Provided records:
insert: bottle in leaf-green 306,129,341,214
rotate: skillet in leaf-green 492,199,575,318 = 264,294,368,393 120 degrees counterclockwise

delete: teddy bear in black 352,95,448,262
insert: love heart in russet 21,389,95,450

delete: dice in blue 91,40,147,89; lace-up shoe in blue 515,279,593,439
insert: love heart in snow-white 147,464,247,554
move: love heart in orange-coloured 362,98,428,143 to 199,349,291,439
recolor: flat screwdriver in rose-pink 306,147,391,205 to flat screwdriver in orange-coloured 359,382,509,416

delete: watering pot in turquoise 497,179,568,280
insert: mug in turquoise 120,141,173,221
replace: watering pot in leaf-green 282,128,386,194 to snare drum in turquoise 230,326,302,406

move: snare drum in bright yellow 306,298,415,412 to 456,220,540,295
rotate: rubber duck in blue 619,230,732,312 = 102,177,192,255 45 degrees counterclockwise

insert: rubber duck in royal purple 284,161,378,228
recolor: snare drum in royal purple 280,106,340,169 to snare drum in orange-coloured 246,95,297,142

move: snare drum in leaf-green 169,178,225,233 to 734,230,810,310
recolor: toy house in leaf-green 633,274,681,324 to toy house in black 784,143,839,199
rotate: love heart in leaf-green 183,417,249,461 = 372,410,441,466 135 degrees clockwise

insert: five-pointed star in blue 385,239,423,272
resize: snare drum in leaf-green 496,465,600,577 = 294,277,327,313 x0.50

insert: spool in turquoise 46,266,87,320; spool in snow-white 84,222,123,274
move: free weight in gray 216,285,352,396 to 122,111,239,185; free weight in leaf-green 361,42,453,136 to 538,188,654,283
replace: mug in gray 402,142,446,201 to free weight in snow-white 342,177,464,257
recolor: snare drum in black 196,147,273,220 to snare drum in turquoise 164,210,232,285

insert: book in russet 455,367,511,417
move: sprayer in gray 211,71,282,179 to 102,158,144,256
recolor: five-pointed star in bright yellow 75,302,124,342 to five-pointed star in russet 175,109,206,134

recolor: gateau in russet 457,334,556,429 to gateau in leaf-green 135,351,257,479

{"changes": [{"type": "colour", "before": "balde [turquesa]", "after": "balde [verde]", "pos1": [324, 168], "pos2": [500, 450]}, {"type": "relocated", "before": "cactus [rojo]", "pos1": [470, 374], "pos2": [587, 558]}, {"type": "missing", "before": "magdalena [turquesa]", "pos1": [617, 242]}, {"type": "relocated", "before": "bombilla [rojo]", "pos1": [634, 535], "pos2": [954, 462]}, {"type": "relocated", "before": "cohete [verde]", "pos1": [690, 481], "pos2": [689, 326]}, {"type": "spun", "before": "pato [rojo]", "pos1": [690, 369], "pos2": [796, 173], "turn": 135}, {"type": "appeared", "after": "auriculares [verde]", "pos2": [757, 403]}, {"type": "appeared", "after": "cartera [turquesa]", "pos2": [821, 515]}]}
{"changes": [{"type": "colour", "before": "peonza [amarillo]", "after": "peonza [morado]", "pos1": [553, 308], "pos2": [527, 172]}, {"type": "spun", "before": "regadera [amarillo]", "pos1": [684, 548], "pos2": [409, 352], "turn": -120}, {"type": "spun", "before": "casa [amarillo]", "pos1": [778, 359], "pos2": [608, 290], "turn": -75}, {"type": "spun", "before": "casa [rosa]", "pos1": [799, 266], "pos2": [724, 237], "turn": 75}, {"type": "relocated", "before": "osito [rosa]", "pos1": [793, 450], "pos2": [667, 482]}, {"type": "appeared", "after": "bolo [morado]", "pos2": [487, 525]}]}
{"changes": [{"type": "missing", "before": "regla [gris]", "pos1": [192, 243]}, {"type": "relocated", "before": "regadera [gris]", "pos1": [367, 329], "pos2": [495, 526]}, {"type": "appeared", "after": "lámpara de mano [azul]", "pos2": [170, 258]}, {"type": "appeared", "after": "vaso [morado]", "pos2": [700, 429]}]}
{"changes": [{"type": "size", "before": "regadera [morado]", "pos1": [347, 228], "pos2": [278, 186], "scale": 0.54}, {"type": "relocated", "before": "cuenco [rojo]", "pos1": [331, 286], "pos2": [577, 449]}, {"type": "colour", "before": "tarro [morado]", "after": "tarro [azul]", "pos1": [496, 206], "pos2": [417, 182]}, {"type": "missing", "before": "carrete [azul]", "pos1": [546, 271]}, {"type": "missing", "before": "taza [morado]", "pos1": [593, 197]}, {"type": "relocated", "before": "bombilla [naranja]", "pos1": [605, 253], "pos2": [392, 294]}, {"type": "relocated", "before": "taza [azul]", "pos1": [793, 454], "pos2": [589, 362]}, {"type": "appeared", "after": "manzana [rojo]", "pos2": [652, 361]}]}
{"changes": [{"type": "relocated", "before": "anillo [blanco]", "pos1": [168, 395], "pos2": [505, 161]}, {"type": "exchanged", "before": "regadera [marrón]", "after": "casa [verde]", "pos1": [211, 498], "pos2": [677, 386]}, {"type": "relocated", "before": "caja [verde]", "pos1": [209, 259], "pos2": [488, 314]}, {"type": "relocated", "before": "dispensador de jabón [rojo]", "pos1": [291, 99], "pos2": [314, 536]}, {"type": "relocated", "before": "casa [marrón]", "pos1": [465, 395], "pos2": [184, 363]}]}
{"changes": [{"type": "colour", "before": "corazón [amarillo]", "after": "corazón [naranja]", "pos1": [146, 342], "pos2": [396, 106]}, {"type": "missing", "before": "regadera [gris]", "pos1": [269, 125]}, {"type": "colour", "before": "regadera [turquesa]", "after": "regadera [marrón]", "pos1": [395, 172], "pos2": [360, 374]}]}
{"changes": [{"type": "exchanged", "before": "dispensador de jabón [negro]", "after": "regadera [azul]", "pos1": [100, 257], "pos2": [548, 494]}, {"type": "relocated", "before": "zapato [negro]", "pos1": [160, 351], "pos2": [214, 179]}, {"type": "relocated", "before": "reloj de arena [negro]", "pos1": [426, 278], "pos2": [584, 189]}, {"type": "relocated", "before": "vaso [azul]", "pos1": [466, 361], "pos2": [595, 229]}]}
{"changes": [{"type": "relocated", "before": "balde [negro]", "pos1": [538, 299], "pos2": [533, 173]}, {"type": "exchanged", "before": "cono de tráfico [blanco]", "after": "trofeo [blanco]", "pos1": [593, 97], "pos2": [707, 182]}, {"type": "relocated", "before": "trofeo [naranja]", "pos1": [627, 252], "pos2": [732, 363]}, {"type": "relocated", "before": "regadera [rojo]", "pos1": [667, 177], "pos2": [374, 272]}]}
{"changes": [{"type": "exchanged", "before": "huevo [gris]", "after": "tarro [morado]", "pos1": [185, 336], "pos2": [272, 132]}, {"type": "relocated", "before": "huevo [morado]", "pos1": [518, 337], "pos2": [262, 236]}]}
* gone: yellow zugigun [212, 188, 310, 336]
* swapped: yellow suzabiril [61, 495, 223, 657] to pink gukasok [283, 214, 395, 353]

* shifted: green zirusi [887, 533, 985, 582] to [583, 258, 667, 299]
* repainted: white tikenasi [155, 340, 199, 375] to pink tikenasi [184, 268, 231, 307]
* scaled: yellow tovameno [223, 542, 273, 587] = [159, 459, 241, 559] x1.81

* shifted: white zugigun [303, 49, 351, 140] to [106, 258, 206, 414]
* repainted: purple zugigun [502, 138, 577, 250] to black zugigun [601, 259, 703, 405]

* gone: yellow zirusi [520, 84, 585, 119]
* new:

Problem to work on:
Retype all of the entries precisely as they are.

Worked solution:
insert: bottle in leaf-green 306,129,341,214
rotate: skillet in leaf-green 492,199,575,318 = 264,294,368,393 120 degrees counterclockwise

delete: teddy bear in black 352,95,448,262
insert: love heart in russet 21,389,95,450

delete: dice in blue 91,40,147,89; lace-up shoe in blue 515,279,593,439
insert: love heart in snow-white 147,464,247,554
move: love heart in orange-coloured 362,98,428,143 to 199,349,291,439
recolor: flat screwdriver in rose-pink 306,147,391,205 to flat screwdriver in orange-coloured 359,382,509,416

delete: watering pot in turquoise 497,179,568,280
insert: mug in turquoise 120,141,173,221
replace: watering pot in leaf-green 282,128,386,194 to snare drum in turquoise 230,326,302,406

move: snare drum in bright yellow 306,298,415,412 to 456,220,540,295
rotate: rubber duck in blue 619,230,732,312 = 102,177,192,255 45 degrees counterclockwise

insert: rubber duck in royal purple 284,161,378,228
recolor: snare drum in royal purple 280,106,340,169 to snare drum in orange-coloured 246,95,297,142

move: snare drum in leaf-green 169,178,225,233 to 734,230,810,310
recolor: toy house in leaf-green 633,274,681,324 to toy house in black 784,143,839,199
rotate: love heart in leaf-green 183,417,249,461 = 372,410,441,466 135 degrees clockwise

insert: five-pointed star in blue 385,239,423,272
resize: snare drum in leaf-green 496,465,600,577 = 294,277,327,313 x0.50

insert: spool in turquoise 46,266,87,320; spool in snow-white 84,222,123,274
move: free weight in gray 216,285,352,396 to 122,111,239,185; free weight in leaf-green 361,42,453,136 to 538,188,654,283
replace: mug in gray 402,142,446,201 to free weight in snow-white 342,177,464,257
recolor: snare drum in black 196,147,273,220 to snare drum in turquoise 164,210,232,285

insert: book in russet 455,367,511,417
move: sprayer in gray 211,71,282,179 to 102,158,144,256
recolor: five-pointed star in bright yellow 75,302,124,342 to five-pointed star in russet 175,109,206,134

recolor: gateau in russet 457,334,556,429 to gateau in leaf-green 135,351,257,479

{"changes": [{"type": "colour", "before": "balde [turquesa]", "after": "balde [verde]", "pos1": [324, 168], "pos2": [500, 450]}, {"type": "relocated", "before": "cactus [rojo]", "pos1": [470, 374], "pos2": [587, 558]}, {"type": "missing", "before": "magdalena [turquesa]", "pos1": [617, 242]}, {"type": "relocated", "before": "bombilla [rojo]", "pos1": [634, 535], "pos2": [954, 462]}, {"type": "relocated", "before": "cohete [verde]", "pos1": [690, 481], "pos2": [689, 326]}, {"type": "spun", "before": "pato [rojo]", "pos1": [690, 369], "pos2": [796, 173], "turn": 135}, {"type": "appeared", "after": "auriculares [verde]", "pos2": [757, 403]}, {"type": "appeared", "after": "cartera [turquesa]", "pos2": [821, 515]}]}
{"changes": [{"type": "colour", "before": "peonza [amarillo]", "after": "peonza [morado]", "pos1": [553, 308], "pos2": [527, 172]}, {"type": "spun", "before": "regadera [amarillo]", "pos1": [684, 548], "pos2": [409, 352], "turn": -120}, {"type": "spun", "before": "casa [amarillo]", "pos1": [778, 359], "pos2": [608, 290], "turn": -75}, {"type": "spun", "before": "casa [rosa]", "pos1": [799, 266], "pos2": [724, 237], "turn": 75}, {"type": "relocated", "before": "osito [rosa]", "pos1": [793, 450], "pos2": [667, 482]}, {"type": "appeared", "after": "bolo [morado]", "pos2": [487, 525]}]}
{"changes": [{"type": "missing", "before": "regla [gris]", "pos1": [192, 243]}, {"type": "relocated", "before": "regadera [gris]", "pos1": [367, 329], "pos2": [495, 526]}, {"type": "appeared", "after": "lámpara de mano [azul]", "pos2": [170, 258]}, {"type": "appeared", "after": "vaso [morado]", "pos2": [700, 429]}]}
{"changes": [{"type": "size", "before": "regadera [morado]", "pos1": [347, 228], "pos2": [278, 186], "scale": 0.54}, {"type": "relocated", "before": "cuenco [rojo]", "pos1": [331, 286], "pos2": [577, 449]}, {"type": "colour", "before": "tarro [morado]", "after": "tarro [azul]", "pos1": [496, 206], "pos2": [417, 182]}, {"type": "missing", "before": "carrete [azul]", "pos1": [546, 271]}, {"type": "missing", "before": "taza [morado]", "pos1": [593, 197]}, {"type": "relocated", "before": "bombilla [naranja]", "pos1": [605, 253], "pos2": [392, 294]}, {"type": "relocated", "before": "taza [azul]", "pos1": [793, 454], "pos2": [589, 362]}, {"type": "appeared", "after": "manzana [rojo]", "pos2": [652, 361]}]}
{"changes": [{"type": "relocated", "before": "anillo [blanco]", "pos1": [168, 395], "pos2": [505, 161]}, {"type": "exchanged", "before": "regadera [marrón]", "after": "casa [verde]", "pos1": [211, 498], "pos2": [677, 386]}, {"type": "relocated", "before": "caja [verde]", "pos1": [209, 259], "pos2": [488, 314]}, {"type": "relocated", "before": "dispensador de jabón [rojo]", "pos1": [291, 99], "pos2": [314, 536]}, {"type": "relocated", "before": "casa [marrón]", "pos1": [465, 395], "pos2": [184, 363]}]}
{"changes": [{"type": "colour", "before": "corazón [amarillo]", "after": "corazón [naranja]", "pos1": [146, 342], "pos2": [396, 106]}, {"type": "missing", "before": "regadera [gris]", "pos1": [269, 125]}, {"type": "colour", "before": "regadera [turquesa]", "after": "regadera [marrón]", "pos1": [395, 172], "pos2": [360, 374]}]}
{"changes": [{"type": "exchanged", "before": "dispensador de jabón [negro]", "after": "regadera [azul]", "pos1": [100, 257], "pos2": [548, 494]}, {"type": "relocated", "before": "zapato [negro]", "pos1": [160, 351], "pos2": [214, 179]}, {"type": "relocated", "before": "reloj de arena [negro]", "pos1": [426, 278], "pos2": [584, 189]}, {"type": "relocated", "before": "vaso [azul]", "pos1": [466, 361], "pos2": [595, 229]}]}
{"changes": [{"type": "relocated", "before": "balde [negro]", "pos1": [538, 299], "pos2": [533, 173]}, {"type": "exchanged", "before": "cono de tráfico [blanco]", "after": "trofeo [blanco]", "pos1": [593, 97], "pos2": [707, 182]}, {"type": "relocated", "before": "trofeo [naranja]", "pos1": [627, 252], "pos2": [732, 363]}, {"type": "relocated", "before": "regadera [rojo]", "pos1": [667, 177], "pos2": [374, 272]}]}
{"changes": [{"type": "exchanged", "before": "huevo [gris]", "after": "tarro [morado]", "pos1": [185, 336], "pos2": [272, 132]}, {"type": "relocated", "before": "huevo [morado]", "pos1": [518, 337], "pos2": [262, 236]}]}
* gone: yellow zugigun [212, 188, 310, 336]
* swapped: yellow suzabiril [61, 495, 223, 657] to pink gukasok [283, 214, 395, 353]

* shifted: green zirusi [887, 533, 985, 582] to [583, 258, 667, 299]
* repainted: white tikenasi [155, 340, 199, 375] to pink tikenasi [184, 268, 231, 307]
* scaled: yellow tovameno [223, 542, 273, 587] = [159, 459, 241, 559] x1.81

* shifted: white zugigun [303, 49, 351, 140] to [106, 258, 206, 414]
* repainted: purple zugigun [502, 138, 577, 250] to black zugigun [601, 259, 703, 405]

* gone: yellow zirusi [520, 84, 585, 119]
* new:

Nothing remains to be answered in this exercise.